### ENTRIES SHOWN
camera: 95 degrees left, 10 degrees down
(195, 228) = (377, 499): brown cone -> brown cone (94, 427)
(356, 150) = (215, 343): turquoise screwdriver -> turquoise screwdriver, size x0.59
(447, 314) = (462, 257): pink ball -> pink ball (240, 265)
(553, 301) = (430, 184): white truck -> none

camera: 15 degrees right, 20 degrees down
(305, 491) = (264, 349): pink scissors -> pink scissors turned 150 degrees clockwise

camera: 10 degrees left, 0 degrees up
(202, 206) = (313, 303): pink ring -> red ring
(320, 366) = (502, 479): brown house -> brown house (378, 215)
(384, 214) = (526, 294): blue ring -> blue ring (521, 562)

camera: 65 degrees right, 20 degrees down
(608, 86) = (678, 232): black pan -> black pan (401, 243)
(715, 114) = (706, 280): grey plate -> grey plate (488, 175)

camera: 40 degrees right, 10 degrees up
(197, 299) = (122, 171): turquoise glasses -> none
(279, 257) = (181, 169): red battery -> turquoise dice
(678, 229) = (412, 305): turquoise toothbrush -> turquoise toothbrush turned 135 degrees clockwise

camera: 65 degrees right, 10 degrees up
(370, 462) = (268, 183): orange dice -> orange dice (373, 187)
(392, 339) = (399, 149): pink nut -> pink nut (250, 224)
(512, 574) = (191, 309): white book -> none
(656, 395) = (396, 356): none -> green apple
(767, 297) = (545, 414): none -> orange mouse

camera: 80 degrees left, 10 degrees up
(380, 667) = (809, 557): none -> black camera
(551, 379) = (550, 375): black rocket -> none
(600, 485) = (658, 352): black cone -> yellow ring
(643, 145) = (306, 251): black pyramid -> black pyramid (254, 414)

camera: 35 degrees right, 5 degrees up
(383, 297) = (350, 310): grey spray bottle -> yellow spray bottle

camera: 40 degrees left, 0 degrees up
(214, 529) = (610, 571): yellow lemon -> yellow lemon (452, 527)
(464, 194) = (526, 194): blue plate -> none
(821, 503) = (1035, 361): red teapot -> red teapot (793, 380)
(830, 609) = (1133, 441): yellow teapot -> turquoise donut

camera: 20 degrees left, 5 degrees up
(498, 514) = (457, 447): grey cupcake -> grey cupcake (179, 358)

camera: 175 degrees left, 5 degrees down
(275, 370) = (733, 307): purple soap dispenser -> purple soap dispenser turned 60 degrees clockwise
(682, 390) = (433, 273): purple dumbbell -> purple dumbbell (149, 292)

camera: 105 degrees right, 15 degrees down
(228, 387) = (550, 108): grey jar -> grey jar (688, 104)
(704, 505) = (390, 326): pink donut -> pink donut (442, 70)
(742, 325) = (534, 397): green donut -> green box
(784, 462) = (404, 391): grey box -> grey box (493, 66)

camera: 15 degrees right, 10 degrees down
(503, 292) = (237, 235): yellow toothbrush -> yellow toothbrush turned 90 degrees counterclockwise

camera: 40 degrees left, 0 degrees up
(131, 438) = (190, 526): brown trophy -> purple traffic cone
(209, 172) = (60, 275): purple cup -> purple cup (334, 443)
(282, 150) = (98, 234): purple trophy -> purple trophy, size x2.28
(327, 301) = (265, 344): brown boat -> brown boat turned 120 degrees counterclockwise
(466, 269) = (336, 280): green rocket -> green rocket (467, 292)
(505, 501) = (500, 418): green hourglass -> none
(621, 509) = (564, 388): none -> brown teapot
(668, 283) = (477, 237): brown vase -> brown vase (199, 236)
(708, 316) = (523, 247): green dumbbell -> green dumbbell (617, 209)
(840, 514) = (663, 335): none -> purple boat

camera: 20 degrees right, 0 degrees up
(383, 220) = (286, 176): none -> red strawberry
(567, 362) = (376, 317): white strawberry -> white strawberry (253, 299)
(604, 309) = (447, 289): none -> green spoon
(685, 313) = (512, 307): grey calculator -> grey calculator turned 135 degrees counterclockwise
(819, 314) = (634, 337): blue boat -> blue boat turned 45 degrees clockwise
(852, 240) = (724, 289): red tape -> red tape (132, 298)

### YOUR TASK
Transcribe all of the material exactly as it was written.

### SOLVED PROBLEM
camera: 95 degrees left, 10 degrees down
(195, 228) = (377, 499): brown cone -> brown cone (94, 427)
(356, 150) = (215, 343): turquoise screwdriver -> turquoise screwdriver, size x0.59
(447, 314) = (462, 257): pink ball -> pink ball (240, 265)
(553, 301) = (430, 184): white truck -> none

camera: 15 degrees right, 20 degrees down
(305, 491) = (264, 349): pink scissors -> pink scissors turned 150 degrees clockwise

camera: 10 degrees left, 0 degrees up
(202, 206) = (313, 303): pink ring -> red ring
(320, 366) = (502, 479): brown house -> brown house (378, 215)
(384, 214) = (526, 294): blue ring -> blue ring (521, 562)

camera: 65 degrees right, 20 degrees down
(608, 86) = (678, 232): black pan -> black pan (401, 243)
(715, 114) = (706, 280): grey plate -> grey plate (488, 175)

camera: 40 degrees right, 10 degrees up
(197, 299) = (122, 171): turquoise glasses -> none
(279, 257) = (181, 169): red battery -> turquoise dice
(678, 229) = (412, 305): turquoise toothbrush -> turquoise toothbrush turned 135 degrees clockwise

camera: 65 degrees right, 10 degrees up
(370, 462) = (268, 183): orange dice -> orange dice (373, 187)
(392, 339) = (399, 149): pink nut -> pink nut (250, 224)
(512, 574) = (191, 309): white book -> none
(656, 395) = (396, 356): none -> green apple
(767, 297) = (545, 414): none -> orange mouse

camera: 80 degrees left, 10 degrees up
(380, 667) = (809, 557): none -> black camera
(551, 379) = (550, 375): black rocket -> none
(600, 485) = (658, 352): black cone -> yellow ring
(643, 145) = (306, 251): black pyramid -> black pyramid (254, 414)

camera: 35 degrees right, 5 degrees up
(383, 297) = (350, 310): grey spray bottle -> yellow spray bottle

camera: 40 degrees left, 0 degrees up
(214, 529) = (610, 571): yellow lemon -> yellow lemon (452, 527)
(464, 194) = (526, 194): blue plate -> none
(821, 503) = (1035, 361): red teapot -> red teapot (793, 380)
(830, 609) = (1133, 441): yellow teapot -> turquoise donut

camera: 20 degrees left, 5 degrees up
(498, 514) = (457, 447): grey cupcake -> grey cupcake (179, 358)

camera: 175 degrees left, 5 degrees down
(275, 370) = (733, 307): purple soap dispenser -> purple soap dispenser turned 60 degrees clockwise
(682, 390) = (433, 273): purple dumbbell -> purple dumbbell (149, 292)

camera: 105 degrees right, 15 degrees down
(228, 387) = (550, 108): grey jar -> grey jar (688, 104)
(704, 505) = (390, 326): pink donut -> pink donut (442, 70)
(742, 325) = (534, 397): green donut -> green box
(784, 462) = (404, 391): grey box -> grey box (493, 66)

camera: 15 degrees right, 10 degrees down
(503, 292) = (237, 235): yellow toothbrush -> yellow toothbrush turned 90 degrees counterclockwise

camera: 40 degrees left, 0 degrees up
(131, 438) = (190, 526): brown trophy -> purple traffic cone
(209, 172) = (60, 275): purple cup -> purple cup (334, 443)
(282, 150) = (98, 234): purple trophy -> purple trophy, size x2.28
(327, 301) = (265, 344): brown boat -> brown boat turned 120 degrees counterclockwise
(466, 269) = (336, 280): green rocket -> green rocket (467, 292)
(505, 501) = (500, 418): green hourglass -> none
(621, 509) = (564, 388): none -> brown teapot
(668, 283) = (477, 237): brown vase -> brown vase (199, 236)
(708, 316) = (523, 247): green dumbbell -> green dumbbell (617, 209)
(840, 514) = (663, 335): none -> purple boat

camera: 20 degrees right, 0 degrees up
(383, 220) = (286, 176): none -> red strawberry
(567, 362) = (376, 317): white strawberry -> white strawberry (253, 299)
(604, 309) = (447, 289): none -> green spoon
(685, 313) = (512, 307): grey calculator -> grey calculator turned 135 degrees counterclockwise
(819, 314) = (634, 337): blue boat -> blue boat turned 45 degrees clockwise
(852, 240) = (724, 289): red tape -> red tape (132, 298)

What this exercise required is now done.